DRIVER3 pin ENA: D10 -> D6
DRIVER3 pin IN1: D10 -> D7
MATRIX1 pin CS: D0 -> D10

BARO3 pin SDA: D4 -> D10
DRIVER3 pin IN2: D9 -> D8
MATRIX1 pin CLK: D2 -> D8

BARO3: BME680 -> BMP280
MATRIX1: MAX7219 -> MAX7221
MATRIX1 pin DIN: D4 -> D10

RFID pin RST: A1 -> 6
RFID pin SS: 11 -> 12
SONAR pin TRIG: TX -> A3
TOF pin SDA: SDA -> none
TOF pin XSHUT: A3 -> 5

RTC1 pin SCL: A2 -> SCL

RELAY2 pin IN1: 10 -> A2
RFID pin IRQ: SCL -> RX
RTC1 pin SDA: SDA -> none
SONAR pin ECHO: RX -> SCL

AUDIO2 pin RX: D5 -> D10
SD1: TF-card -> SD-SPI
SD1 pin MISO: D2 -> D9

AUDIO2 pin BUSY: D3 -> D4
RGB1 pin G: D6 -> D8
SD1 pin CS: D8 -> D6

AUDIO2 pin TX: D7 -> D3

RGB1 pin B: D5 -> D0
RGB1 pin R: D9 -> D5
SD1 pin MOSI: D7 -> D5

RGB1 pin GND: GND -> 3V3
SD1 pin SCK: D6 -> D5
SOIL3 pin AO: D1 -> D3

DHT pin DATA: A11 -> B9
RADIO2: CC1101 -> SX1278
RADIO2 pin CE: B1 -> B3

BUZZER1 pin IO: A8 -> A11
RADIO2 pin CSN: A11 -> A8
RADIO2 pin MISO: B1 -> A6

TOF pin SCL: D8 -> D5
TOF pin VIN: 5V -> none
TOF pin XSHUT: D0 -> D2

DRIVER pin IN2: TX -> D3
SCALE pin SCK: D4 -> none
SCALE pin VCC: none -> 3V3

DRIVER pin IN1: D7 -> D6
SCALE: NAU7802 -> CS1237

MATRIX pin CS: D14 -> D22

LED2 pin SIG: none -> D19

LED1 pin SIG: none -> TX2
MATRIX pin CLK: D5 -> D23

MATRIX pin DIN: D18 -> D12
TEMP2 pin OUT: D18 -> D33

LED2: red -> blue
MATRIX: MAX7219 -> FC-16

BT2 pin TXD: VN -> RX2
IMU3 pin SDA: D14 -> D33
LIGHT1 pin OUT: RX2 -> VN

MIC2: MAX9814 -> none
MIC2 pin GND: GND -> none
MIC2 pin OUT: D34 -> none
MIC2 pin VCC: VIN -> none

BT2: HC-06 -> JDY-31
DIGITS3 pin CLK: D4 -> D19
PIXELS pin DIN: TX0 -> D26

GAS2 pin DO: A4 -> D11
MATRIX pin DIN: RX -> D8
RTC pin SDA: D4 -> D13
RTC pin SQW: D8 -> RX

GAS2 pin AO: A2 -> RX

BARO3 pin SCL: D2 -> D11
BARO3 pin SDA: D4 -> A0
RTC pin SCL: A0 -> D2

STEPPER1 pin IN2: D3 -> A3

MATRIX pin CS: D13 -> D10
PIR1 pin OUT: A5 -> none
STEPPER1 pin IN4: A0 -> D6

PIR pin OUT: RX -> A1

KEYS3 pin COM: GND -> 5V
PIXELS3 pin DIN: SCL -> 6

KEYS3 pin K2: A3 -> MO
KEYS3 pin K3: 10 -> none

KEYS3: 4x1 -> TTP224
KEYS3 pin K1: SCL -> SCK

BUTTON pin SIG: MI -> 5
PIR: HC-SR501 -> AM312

++++

REQUIREMENT - Copy out, exactly and alone, the lines of the entries above between the ones holding "TOF pin SCL: D8 -> D5" and "MIC2 pin GND: GND -> none", inclusive.

SOLVED PROBLEM -
TOF pin SCL: D8 -> D5
TOF pin VIN: 5V -> none
TOF pin XSHUT: D0 -> D2

DRIVER pin IN2: TX -> D3
SCALE pin SCK: D4 -> none
SCALE pin VCC: none -> 3V3

DRIVER pin IN1: D7 -> D6
SCALE: NAU7802 -> CS1237

MATRIX pin CS: D14 -> D22

LED2 pin SIG: none -> D19

LED1 pin SIG: none -> TX2
MATRIX pin CLK: D5 -> D23

MATRIX pin DIN: D18 -> D12
TEMP2 pin OUT: D18 -> D33

LED2: red -> blue
MATRIX: MAX7219 -> FC-16

BT2 pin TXD: VN -> RX2
IMU3 pin SDA: D14 -> D33
LIGHT1 pin OUT: RX2 -> VN

MIC2: MAX9814 -> none
MIC2 pin GND: GND -> none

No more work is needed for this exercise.